**EXERCISE REQUIREMENTS**: Among the entries beneath this sentence, how many lines include the word "SCALE"? Only the number is wanted.

**DATA FOR REVIEW**:

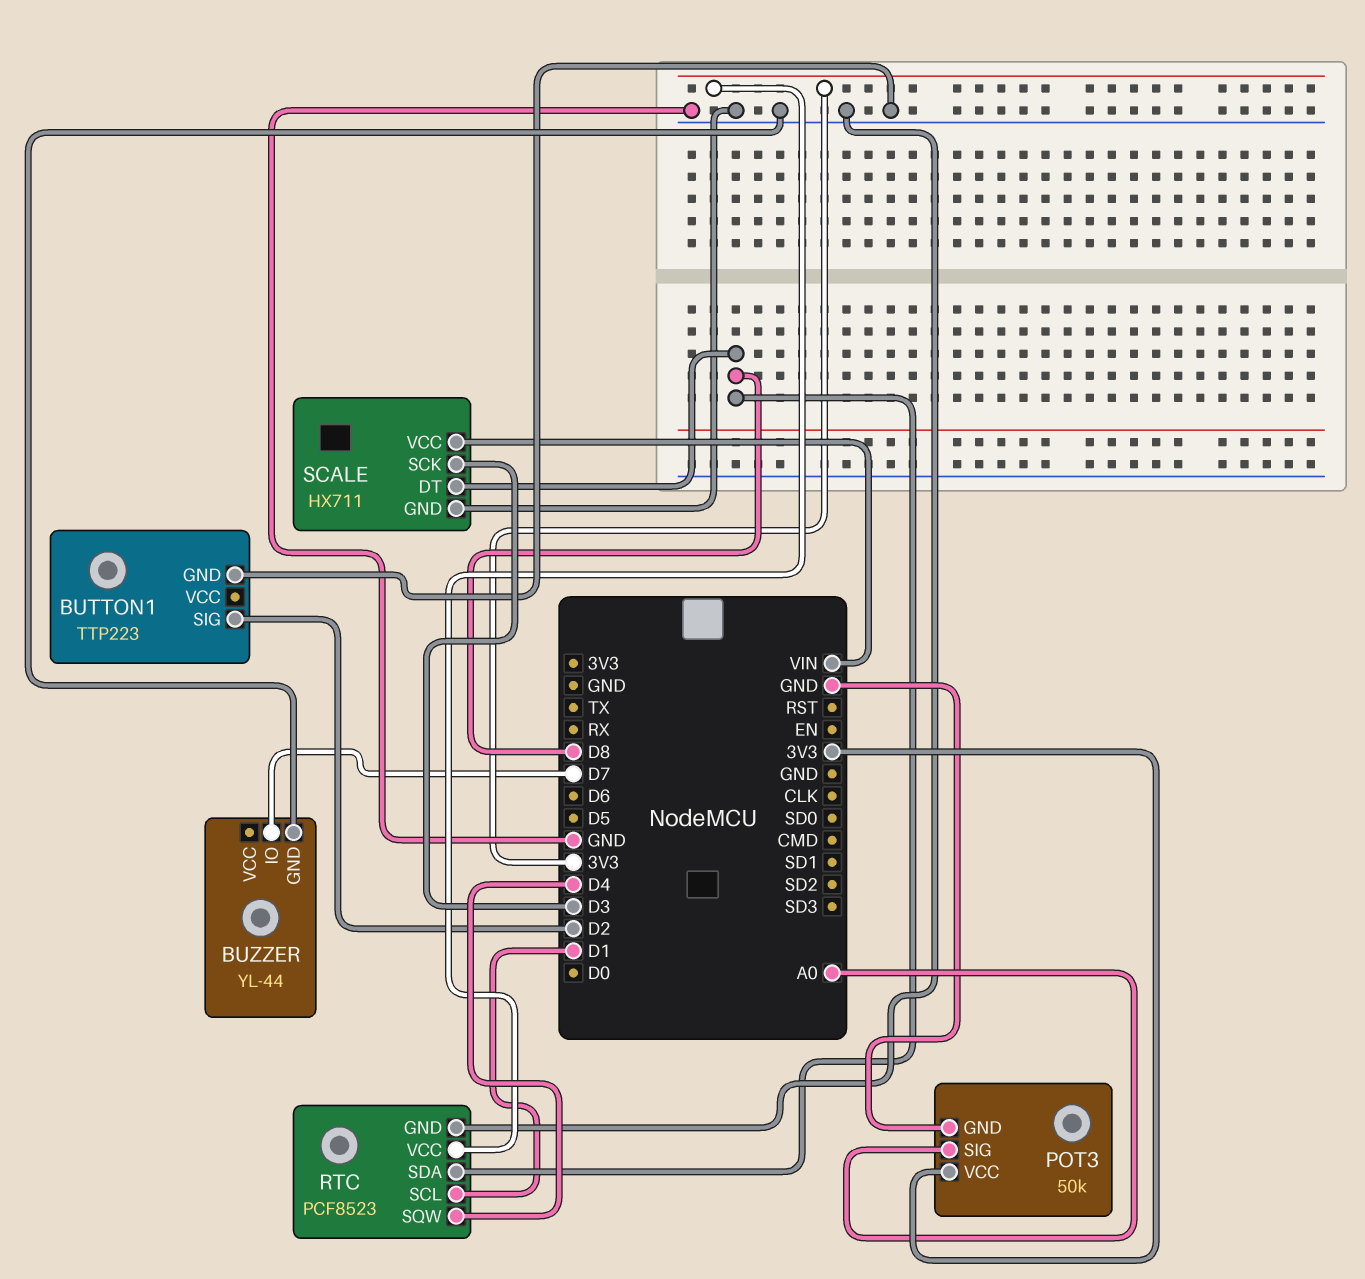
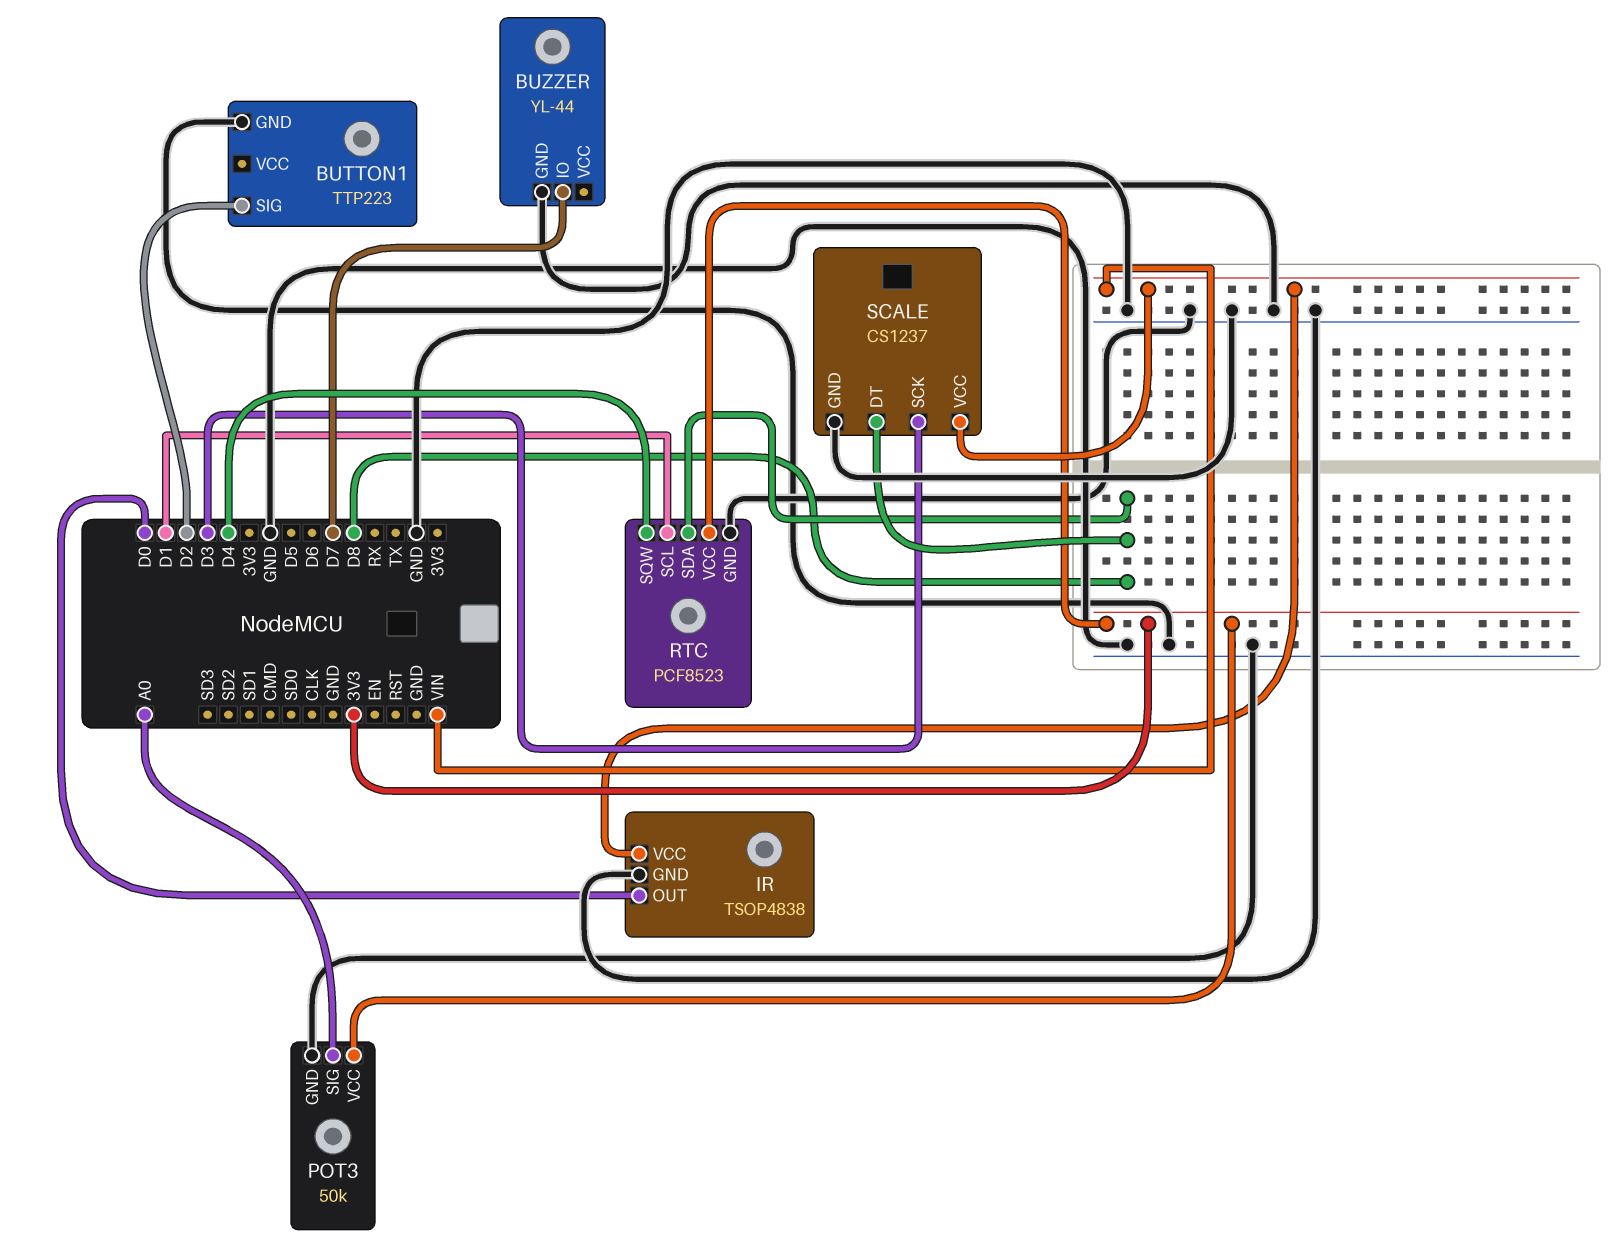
IR: none -> TSOP4838
IR pin GND: none -> GND
IR pin OUT: none -> D0
IR pin VCC: none -> VIN
SCALE: HX711 -> CS1237

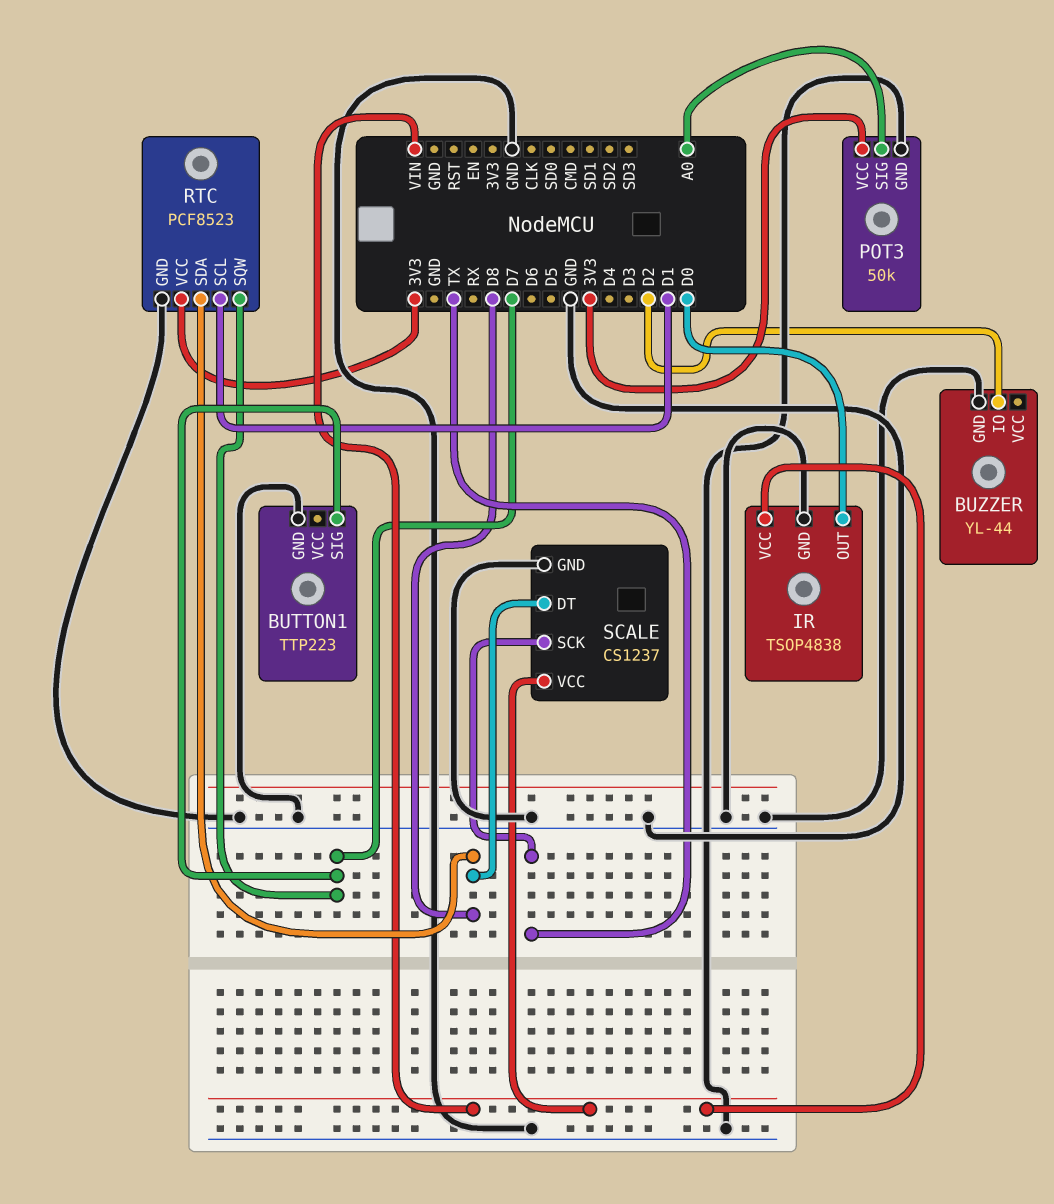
BUTTON1 pin SIG: D2 -> D7
BUZZER pin IO: D7 -> D2
RTC pin SQW: D4 -> D7
SCALE pin SCK: D3 -> TX

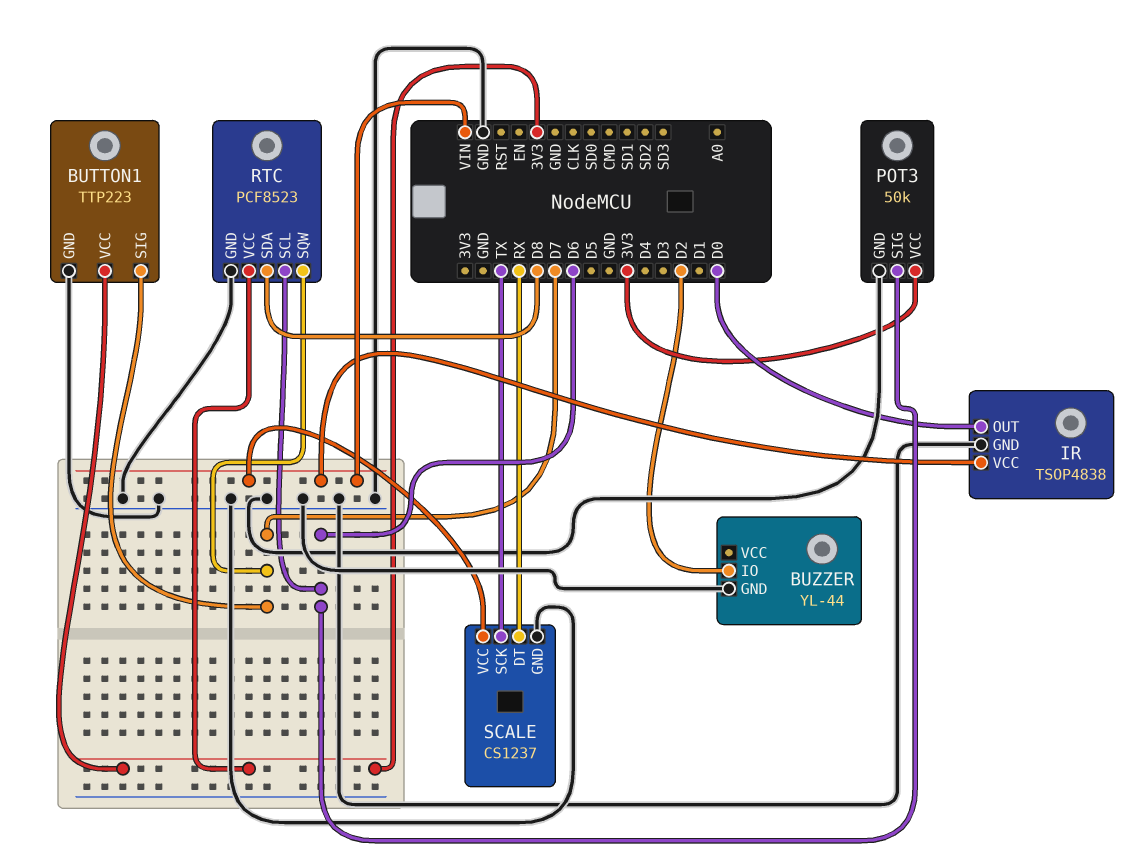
BUTTON1 pin VCC: none -> 3V3
POT3 pin SIG: A0 -> D6
RTC pin SCL: D1 -> D6
SCALE pin DT: D8 -> RX

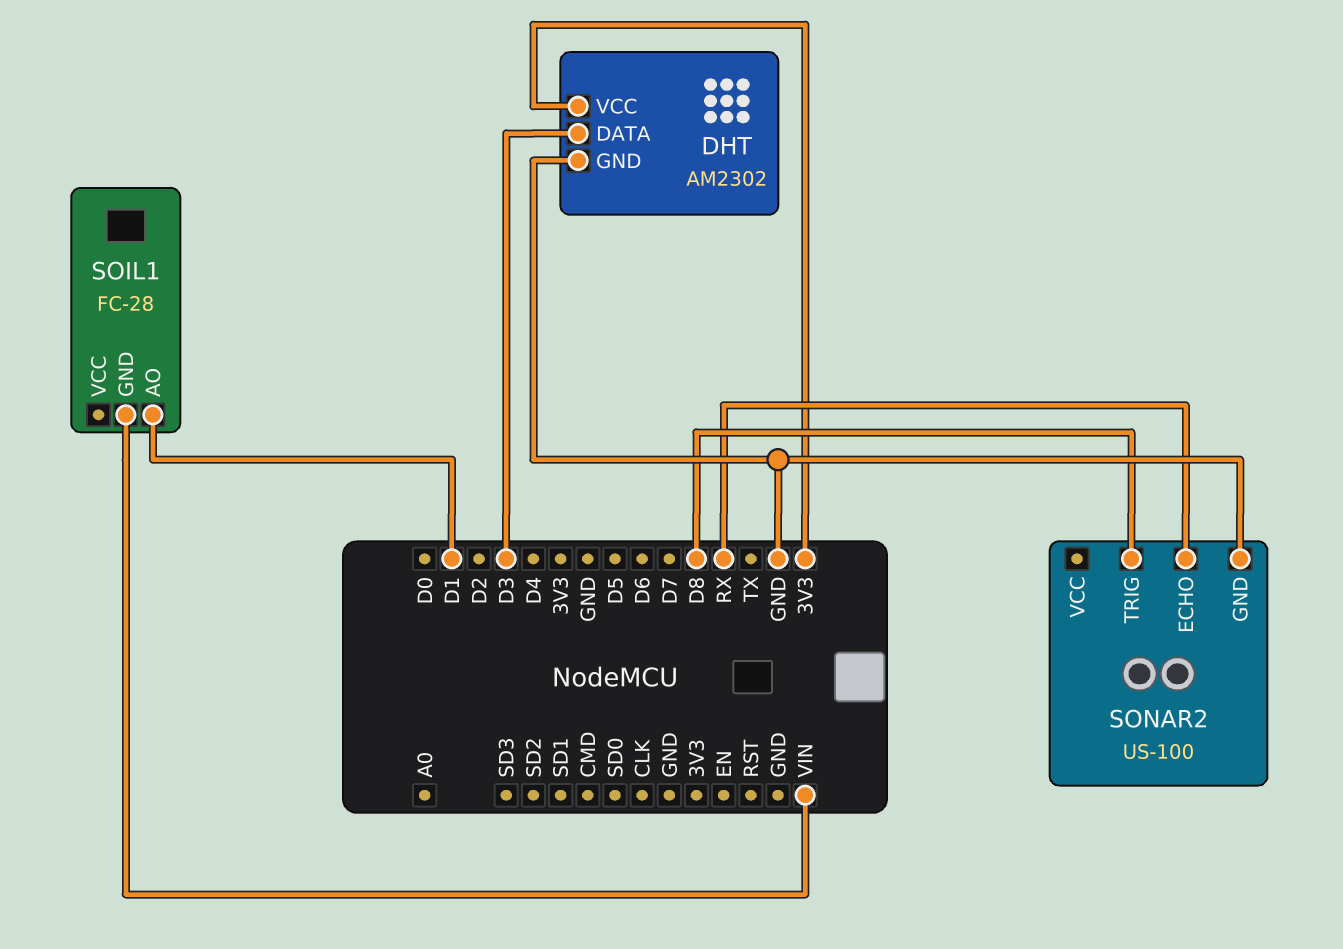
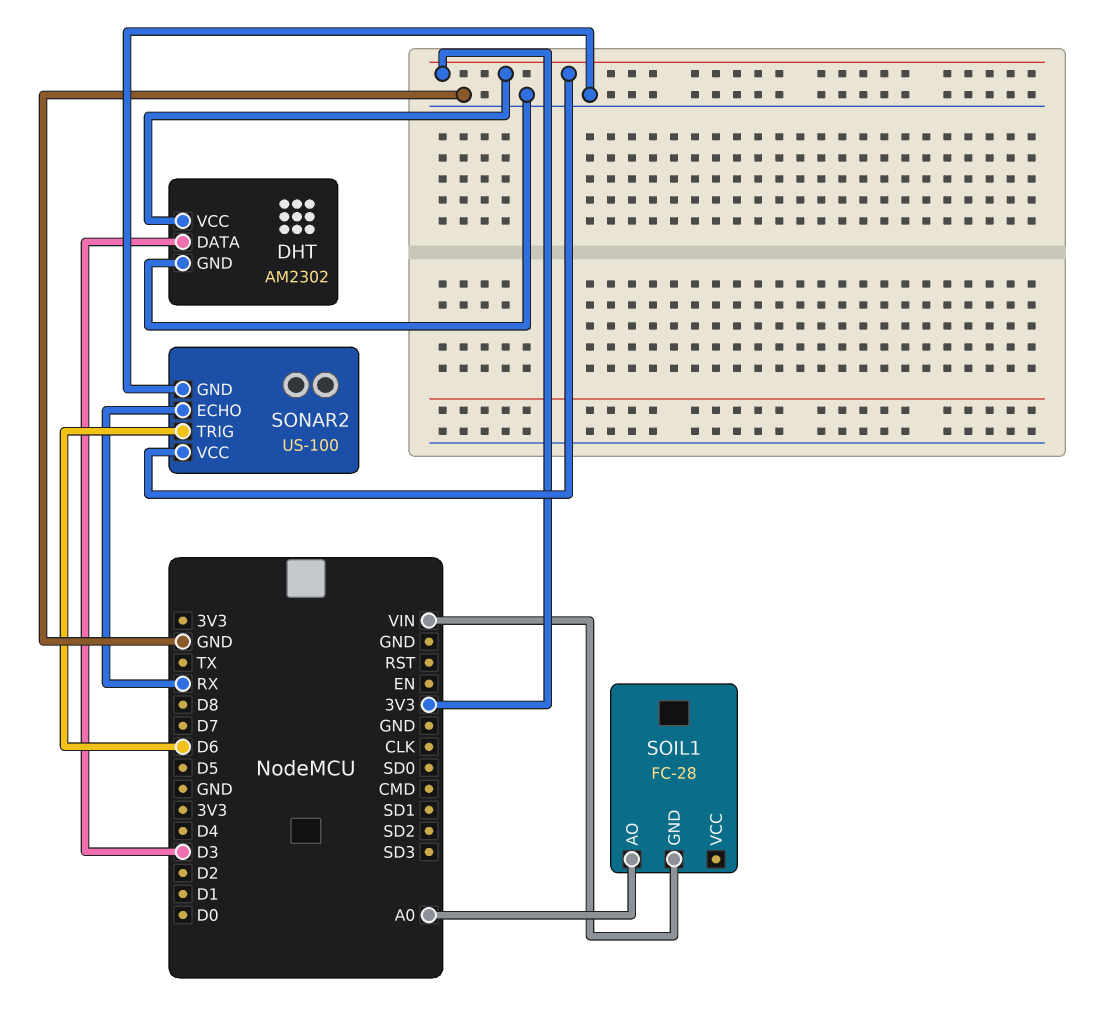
SOIL1 pin AO: D1 -> A0
SONAR2 pin TRIG: D8 -> D6
SONAR2 pin VCC: none -> 3V3

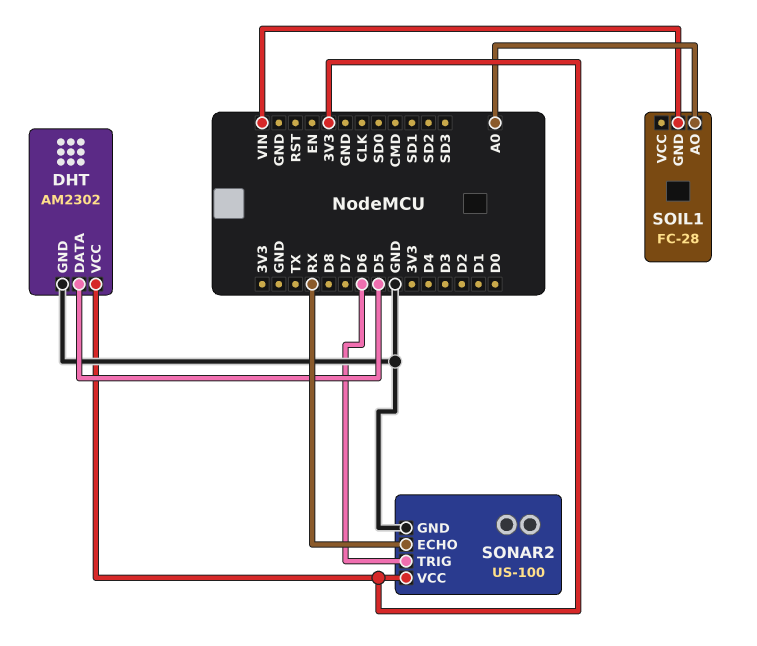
DHT pin DATA: D3 -> D5

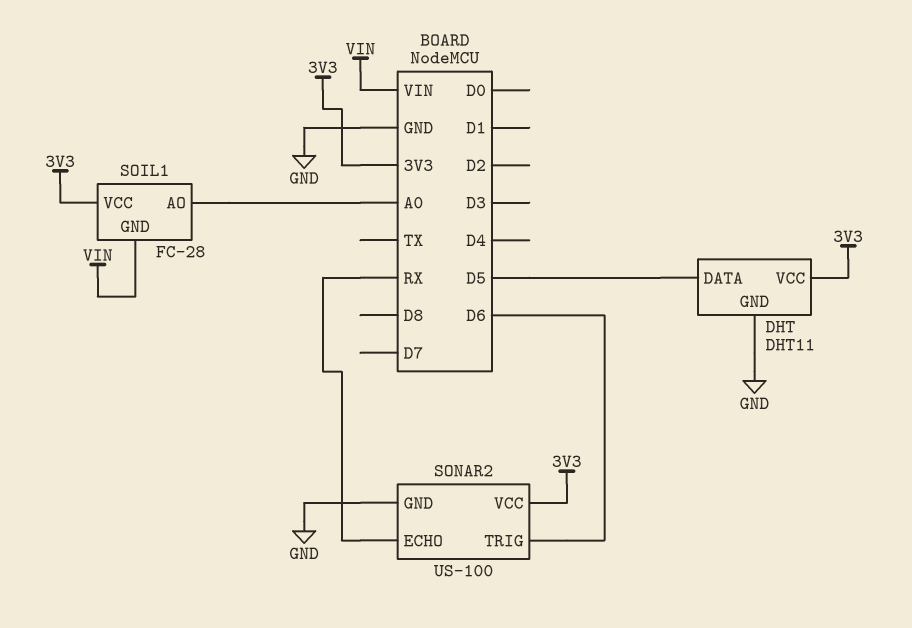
DHT: AM2302 -> DHT11
SOIL1 pin VCC: none -> 3V3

**SOLUTION**: 3